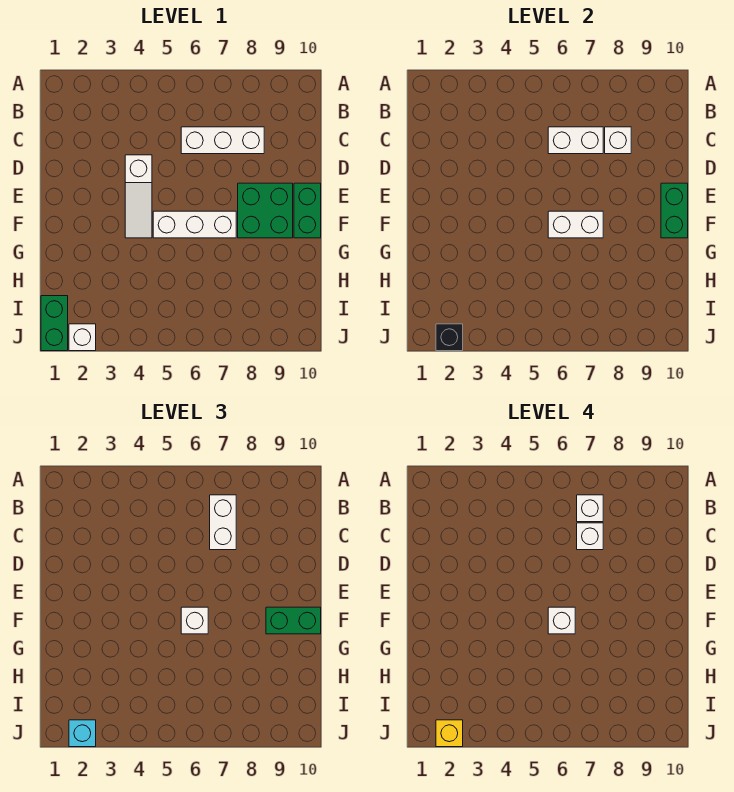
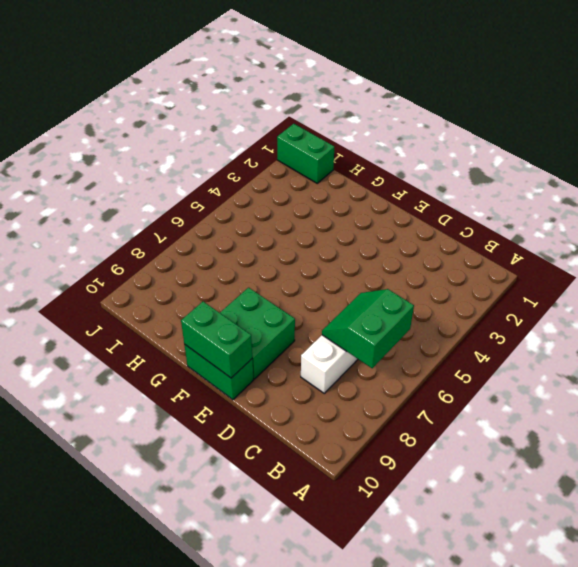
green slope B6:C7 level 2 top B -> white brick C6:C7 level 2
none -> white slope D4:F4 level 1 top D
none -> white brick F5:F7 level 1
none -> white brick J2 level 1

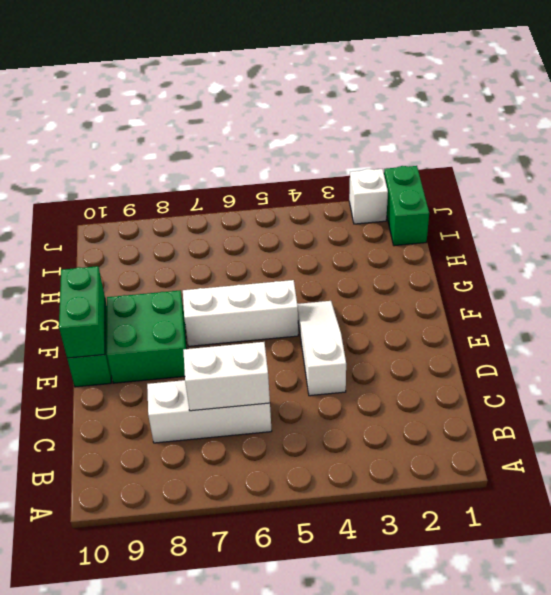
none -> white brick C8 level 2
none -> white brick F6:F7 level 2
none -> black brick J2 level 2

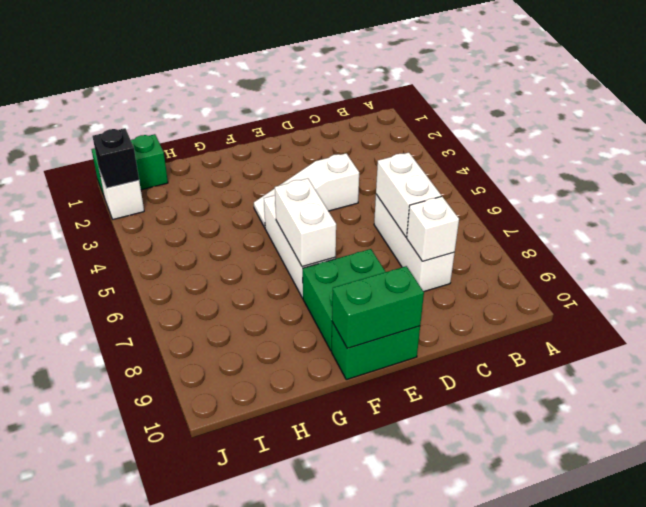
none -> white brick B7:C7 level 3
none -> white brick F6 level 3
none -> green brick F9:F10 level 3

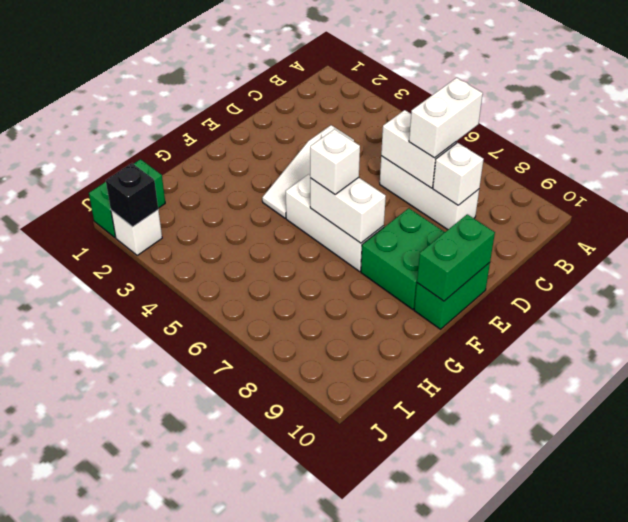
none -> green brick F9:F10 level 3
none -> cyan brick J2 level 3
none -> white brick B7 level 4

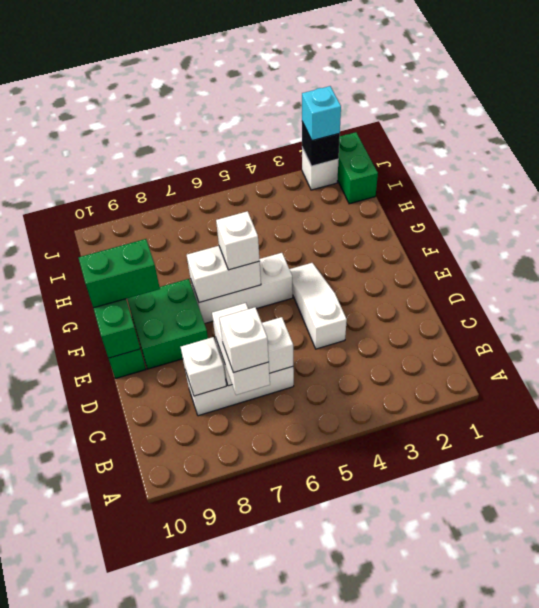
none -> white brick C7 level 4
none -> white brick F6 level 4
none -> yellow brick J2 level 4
● ● ●
◆ **YOUR GOAL**
Every line of the records above should be copied exactly, while the pictures are left behind.

◆ **PROBLEM SOLUTION**
green slope B6:C7 level 2 top B -> white brick C6:C7 level 2
none -> white slope D4:F4 level 1 top D
none -> white brick F5:F7 level 1
none -> white brick J2 level 1

none -> white brick C8 level 2
none -> white brick F6:F7 level 2
none -> black brick J2 level 2

none -> white brick B7:C7 level 3
none -> white brick F6 level 3
none -> green brick F9:F10 level 3

none -> green brick F9:F10 level 3
none -> cyan brick J2 level 3
none -> white brick B7 level 4

none -> white brick C7 level 4
none -> white brick F6 level 4
none -> yellow brick J2 level 4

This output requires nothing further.